Start of Task data

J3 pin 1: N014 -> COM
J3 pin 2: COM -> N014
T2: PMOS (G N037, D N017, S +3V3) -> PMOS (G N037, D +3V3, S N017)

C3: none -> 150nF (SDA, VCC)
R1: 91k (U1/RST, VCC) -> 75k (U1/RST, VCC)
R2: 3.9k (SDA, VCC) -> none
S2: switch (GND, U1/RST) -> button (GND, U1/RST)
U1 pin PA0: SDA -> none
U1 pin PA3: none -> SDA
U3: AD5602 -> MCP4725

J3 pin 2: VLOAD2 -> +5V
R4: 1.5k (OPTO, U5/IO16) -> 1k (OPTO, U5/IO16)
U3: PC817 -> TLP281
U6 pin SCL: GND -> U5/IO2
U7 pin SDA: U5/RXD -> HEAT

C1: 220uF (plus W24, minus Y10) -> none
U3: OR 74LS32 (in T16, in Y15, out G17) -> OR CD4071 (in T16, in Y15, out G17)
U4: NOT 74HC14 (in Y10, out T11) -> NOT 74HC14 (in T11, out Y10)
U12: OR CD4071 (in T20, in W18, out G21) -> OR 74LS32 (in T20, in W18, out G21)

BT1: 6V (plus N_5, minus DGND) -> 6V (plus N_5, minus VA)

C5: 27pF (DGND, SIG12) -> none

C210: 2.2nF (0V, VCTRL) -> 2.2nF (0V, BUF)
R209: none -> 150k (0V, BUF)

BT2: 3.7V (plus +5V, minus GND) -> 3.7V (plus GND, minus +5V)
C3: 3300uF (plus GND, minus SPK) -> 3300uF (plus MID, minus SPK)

End of Task data

Task directions >> Print, please, the lines from the first line of the material through the line that contains "U4: NOT 74HC14", exactly as written and with nothing added.

Response >>
J3 pin 1: N014 -> COM
J3 pin 2: COM -> N014
T2: PMOS (G N037, D N017, S +3V3) -> PMOS (G N037, D +3V3, S N017)

C3: none -> 150nF (SDA, VCC)
R1: 91k (U1/RST, VCC) -> 75k (U1/RST, VCC)
R2: 3.9k (SDA, VCC) -> none
S2: switch (GND, U1/RST) -> button (GND, U1/RST)
U1 pin PA0: SDA -> none
U1 pin PA3: none -> SDA
U3: AD5602 -> MCP4725

J3 pin 2: VLOAD2 -> +5V
R4: 1.5k (OPTO, U5/IO16) -> 1k (OPTO, U5/IO16)
U3: PC817 -> TLP281
U6 pin SCL: GND -> U5/IO2
U7 pin SDA: U5/RXD -> HEAT

C1: 220uF (plus W24, minus Y10) -> none
U3: OR 74LS32 (in T16, in Y15, out G17) -> OR CD4071 (in T16, in Y15, out G17)
U4: NOT 74HC14 (in Y10, out T11) -> NOT 74HC14 (in T11, out Y10)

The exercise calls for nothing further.